Task details >> Reproduce all of the material below line by line without any change, leaving out the pictures.

(Coordinate data for items)
= = = = = = =
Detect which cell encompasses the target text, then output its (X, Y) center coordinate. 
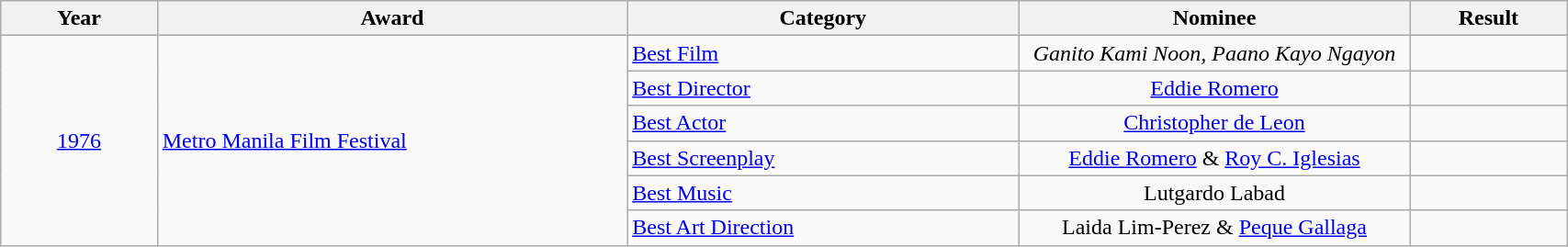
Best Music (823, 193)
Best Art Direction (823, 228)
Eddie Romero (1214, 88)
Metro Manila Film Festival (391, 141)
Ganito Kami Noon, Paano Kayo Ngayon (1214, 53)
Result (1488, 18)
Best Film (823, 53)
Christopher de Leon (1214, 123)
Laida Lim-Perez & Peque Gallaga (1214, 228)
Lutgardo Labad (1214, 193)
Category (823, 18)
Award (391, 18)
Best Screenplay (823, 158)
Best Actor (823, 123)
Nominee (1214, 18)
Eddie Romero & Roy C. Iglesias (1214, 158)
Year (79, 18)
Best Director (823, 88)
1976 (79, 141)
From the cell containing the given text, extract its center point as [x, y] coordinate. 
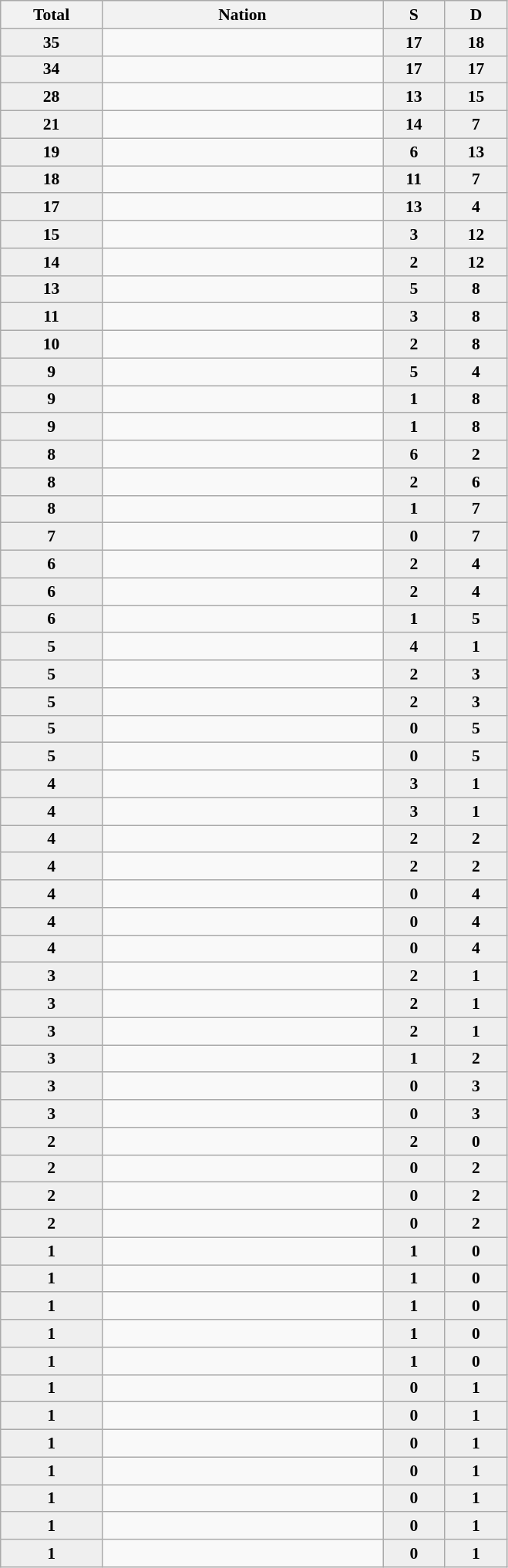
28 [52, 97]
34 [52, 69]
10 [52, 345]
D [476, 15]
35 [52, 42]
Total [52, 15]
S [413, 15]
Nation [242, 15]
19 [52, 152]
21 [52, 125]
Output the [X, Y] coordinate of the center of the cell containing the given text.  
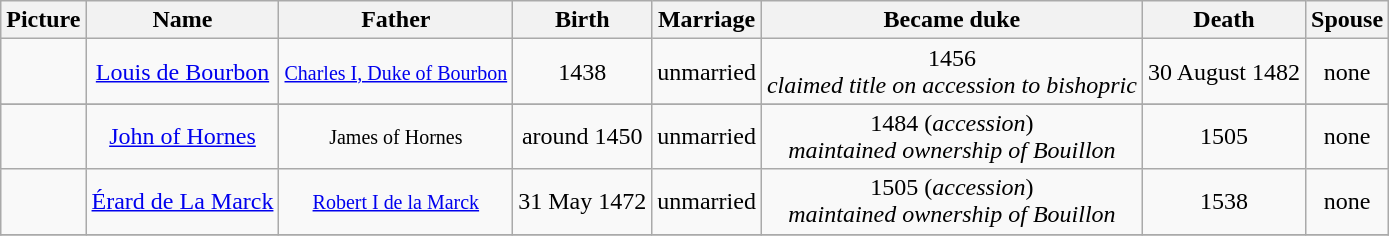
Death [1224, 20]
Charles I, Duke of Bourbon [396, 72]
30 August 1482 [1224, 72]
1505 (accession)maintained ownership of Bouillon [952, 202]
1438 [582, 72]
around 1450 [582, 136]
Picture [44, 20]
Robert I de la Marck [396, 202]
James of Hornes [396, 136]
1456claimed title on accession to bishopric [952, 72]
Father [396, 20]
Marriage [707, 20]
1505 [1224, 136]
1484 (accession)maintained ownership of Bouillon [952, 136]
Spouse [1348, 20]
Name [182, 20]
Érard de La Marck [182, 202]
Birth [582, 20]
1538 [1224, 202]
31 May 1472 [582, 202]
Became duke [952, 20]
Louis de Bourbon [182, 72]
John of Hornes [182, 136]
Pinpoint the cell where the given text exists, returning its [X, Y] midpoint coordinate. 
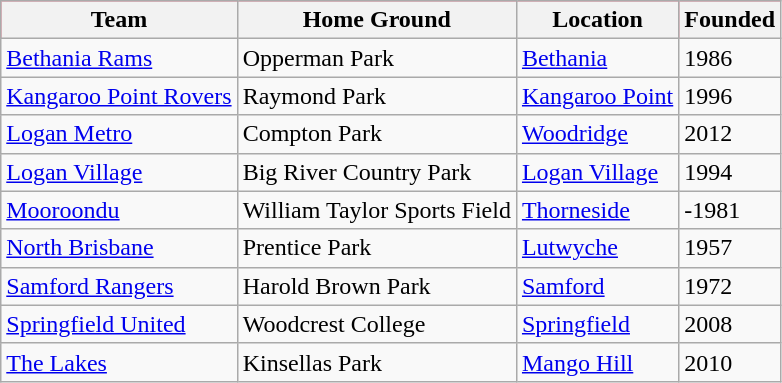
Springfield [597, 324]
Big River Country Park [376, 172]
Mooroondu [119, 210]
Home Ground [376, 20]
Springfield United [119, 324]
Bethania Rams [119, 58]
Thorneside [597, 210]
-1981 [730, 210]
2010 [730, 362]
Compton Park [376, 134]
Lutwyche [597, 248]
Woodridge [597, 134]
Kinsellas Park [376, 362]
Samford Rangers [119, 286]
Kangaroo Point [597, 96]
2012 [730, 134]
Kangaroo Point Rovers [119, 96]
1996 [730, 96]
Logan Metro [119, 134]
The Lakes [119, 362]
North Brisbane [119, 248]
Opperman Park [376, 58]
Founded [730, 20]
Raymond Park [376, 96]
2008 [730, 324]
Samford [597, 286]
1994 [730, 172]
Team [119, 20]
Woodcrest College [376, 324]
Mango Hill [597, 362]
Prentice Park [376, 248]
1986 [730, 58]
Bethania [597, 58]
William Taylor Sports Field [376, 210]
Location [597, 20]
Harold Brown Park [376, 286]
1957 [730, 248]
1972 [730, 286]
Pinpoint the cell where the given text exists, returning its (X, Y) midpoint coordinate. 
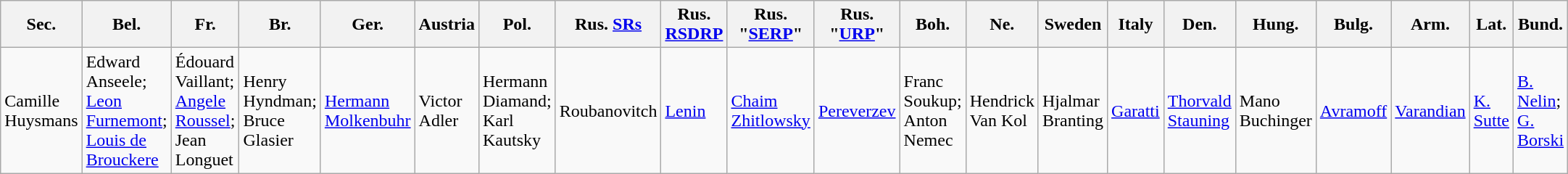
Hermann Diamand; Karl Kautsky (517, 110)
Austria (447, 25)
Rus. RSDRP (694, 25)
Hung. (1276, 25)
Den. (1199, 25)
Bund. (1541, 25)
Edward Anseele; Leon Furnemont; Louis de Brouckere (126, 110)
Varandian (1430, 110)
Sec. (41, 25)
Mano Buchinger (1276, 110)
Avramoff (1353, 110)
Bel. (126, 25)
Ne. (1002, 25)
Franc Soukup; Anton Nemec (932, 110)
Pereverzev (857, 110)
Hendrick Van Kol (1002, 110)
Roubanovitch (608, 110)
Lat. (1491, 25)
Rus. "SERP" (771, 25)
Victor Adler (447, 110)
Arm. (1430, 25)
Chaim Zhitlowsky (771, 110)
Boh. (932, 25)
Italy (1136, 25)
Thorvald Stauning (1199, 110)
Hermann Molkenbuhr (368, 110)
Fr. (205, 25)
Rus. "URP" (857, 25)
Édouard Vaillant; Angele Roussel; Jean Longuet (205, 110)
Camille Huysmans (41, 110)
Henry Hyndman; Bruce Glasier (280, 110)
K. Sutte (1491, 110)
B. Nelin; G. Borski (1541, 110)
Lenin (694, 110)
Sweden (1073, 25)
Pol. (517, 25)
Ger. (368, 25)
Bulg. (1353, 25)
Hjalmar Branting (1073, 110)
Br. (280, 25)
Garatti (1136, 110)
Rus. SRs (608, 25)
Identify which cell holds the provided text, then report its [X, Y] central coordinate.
= = = = = = =
Output for this exercise >>
Detect which cell encompasses the target text, then output its (X, Y) center coordinate. 
Best Music (823, 193)
Best Art Direction (823, 228)
Eddie Romero (1214, 88)
Metro Manila Film Festival (391, 141)
Ganito Kami Noon, Paano Kayo Ngayon (1214, 53)
Result (1488, 18)
Best Film (823, 53)
Christopher de Leon (1214, 123)
Laida Lim-Perez & Peque Gallaga (1214, 228)
Lutgardo Labad (1214, 193)
Category (823, 18)
Award (391, 18)
Best Screenplay (823, 158)
Best Actor (823, 123)
Nominee (1214, 18)
Eddie Romero & Roy C. Iglesias (1214, 158)
Year (79, 18)
Best Director (823, 88)
1976 (79, 141)
From the cell containing the given text, extract its center point as [x, y] coordinate. 
28 [52, 97]
34 [52, 69]
10 [52, 345]
D [476, 15]
35 [52, 42]
Total [52, 15]
S [413, 15]
Nation [242, 15]
19 [52, 152]
21 [52, 125]
Output the [X, Y] coordinate of the center of the cell containing the given text.  
Death [1224, 20]
Charles I, Duke of Bourbon [396, 72]
30 August 1482 [1224, 72]
1505 (accession)maintained ownership of Bouillon [952, 202]
1438 [582, 72]
around 1450 [582, 136]
Picture [44, 20]
Robert I de la Marck [396, 202]
James of Hornes [396, 136]
1456claimed title on accession to bishopric [952, 72]
Father [396, 20]
Marriage [707, 20]
1505 [1224, 136]
1484 (accession)maintained ownership of Bouillon [952, 136]
Spouse [1348, 20]
Name [182, 20]
Érard de La Marck [182, 202]
Birth [582, 20]
1538 [1224, 202]
31 May 1472 [582, 202]
Became duke [952, 20]
Louis de Bourbon [182, 72]
John of Hornes [182, 136]
Pinpoint the cell where the given text exists, returning its [X, Y] midpoint coordinate. 
Springfield [597, 324]
Big River Country Park [376, 172]
Mooroondu [119, 210]
Home Ground [376, 20]
Springfield United [119, 324]
Bethania Rams [119, 58]
Thorneside [597, 210]
-1981 [730, 210]
2010 [730, 362]
Compton Park [376, 134]
Lutwyche [597, 248]
Woodridge [597, 134]
Kinsellas Park [376, 362]
Samford Rangers [119, 286]
Kangaroo Point [597, 96]
2012 [730, 134]
Kangaroo Point Rovers [119, 96]
1996 [730, 96]
Logan Metro [119, 134]
The Lakes [119, 362]
North Brisbane [119, 248]
Opperman Park [376, 58]
Founded [730, 20]
Raymond Park [376, 96]
2008 [730, 324]
Samford [597, 286]
1994 [730, 172]
Team [119, 20]
Woodcrest College [376, 324]
Mango Hill [597, 362]
Prentice Park [376, 248]
1986 [730, 58]
Bethania [597, 58]
William Taylor Sports Field [376, 210]
Location [597, 20]
Harold Brown Park [376, 286]
1957 [730, 248]
1972 [730, 286]
Pinpoint the cell where the given text exists, returning its (X, Y) midpoint coordinate. 
Hermann Diamand; Karl Kautsky (517, 110)
Austria (447, 25)
Rus. RSDRP (694, 25)
Hung. (1276, 25)
Den. (1199, 25)
Bund. (1541, 25)
Edward Anseele; Leon Furnemont; Louis de Brouckere (126, 110)
Varandian (1430, 110)
Sec. (41, 25)
Mano Buchinger (1276, 110)
Avramoff (1353, 110)
Bel. (126, 25)
Ne. (1002, 25)
Franc Soukup; Anton Nemec (932, 110)
Pereverzev (857, 110)
Hendrick Van Kol (1002, 110)
Roubanovitch (608, 110)
Lat. (1491, 25)
Rus. "SERP" (771, 25)
Victor Adler (447, 110)
Arm. (1430, 25)
Chaim Zhitlowsky (771, 110)
Boh. (932, 25)
Italy (1136, 25)
Thorvald Stauning (1199, 110)
Hermann Molkenbuhr (368, 110)
Fr. (205, 25)
Rus. "URP" (857, 25)
Édouard Vaillant; Angele Roussel; Jean Longuet (205, 110)
Camille Huysmans (41, 110)
Henry Hyndman; Bruce Glasier (280, 110)
K. Sutte (1491, 110)
B. Nelin; G. Borski (1541, 110)
Lenin (694, 110)
Sweden (1073, 25)
Pol. (517, 25)
Ger. (368, 25)
Bulg. (1353, 25)
Hjalmar Branting (1073, 110)
Br. (280, 25)
Garatti (1136, 110)
Rus. SRs (608, 25)
Identify which cell holds the provided text, then report its [X, Y] central coordinate.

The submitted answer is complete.